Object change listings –
>>>>>

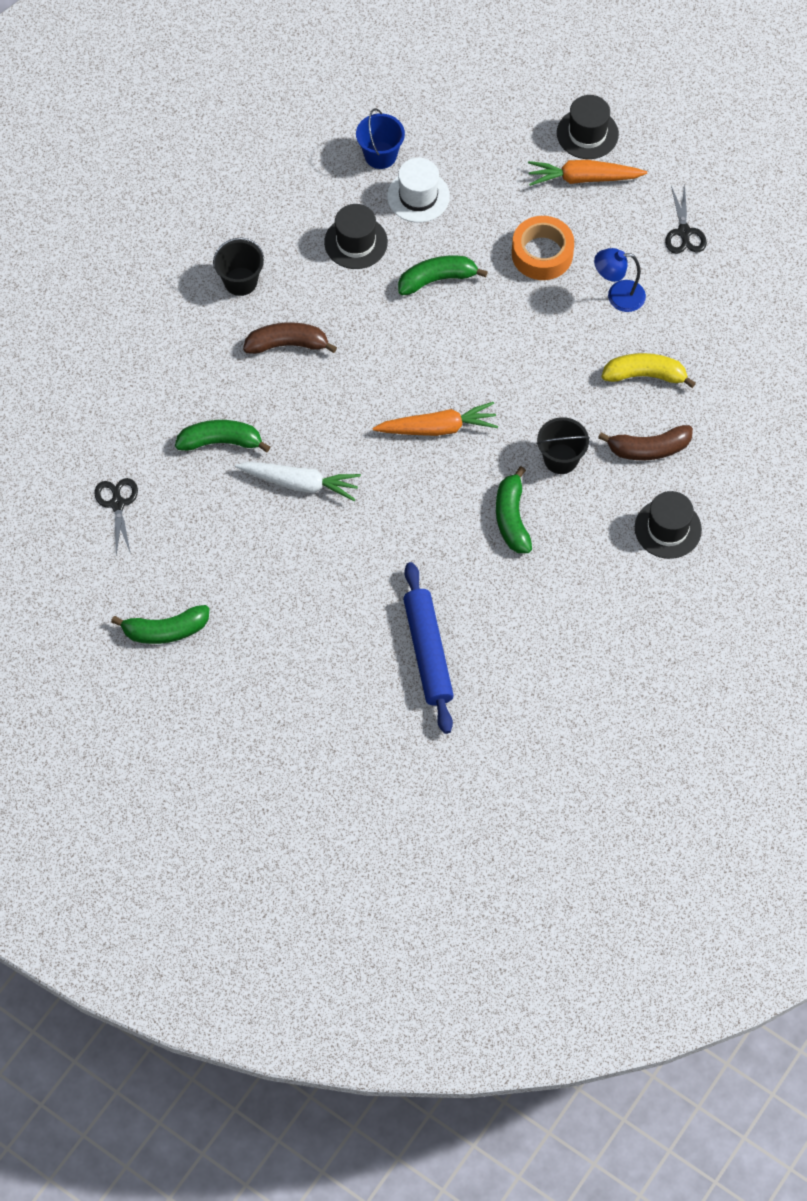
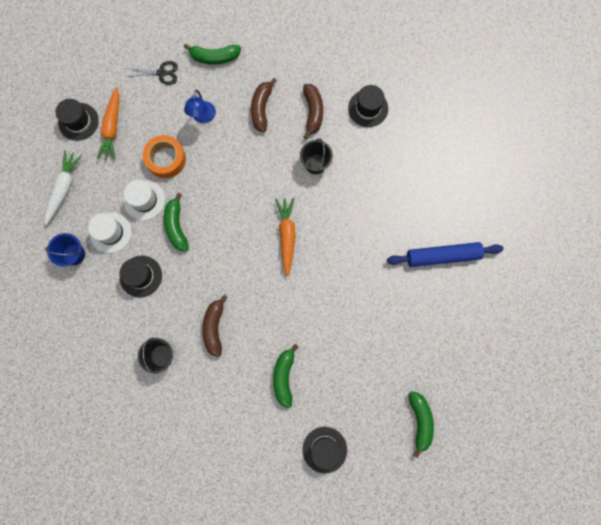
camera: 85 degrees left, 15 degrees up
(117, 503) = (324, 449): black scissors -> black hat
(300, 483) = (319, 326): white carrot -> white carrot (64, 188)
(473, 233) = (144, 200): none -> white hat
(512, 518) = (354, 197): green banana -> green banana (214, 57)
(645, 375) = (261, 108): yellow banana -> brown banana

<<<<<

Your objective – Copy exactly the lines above, from the one containing "(512, 518) = (354, 197): green" through the very last line.

Answer for the task –
(512, 518) = (354, 197): green banana -> green banana (214, 57)
(645, 375) = (261, 108): yellow banana -> brown banana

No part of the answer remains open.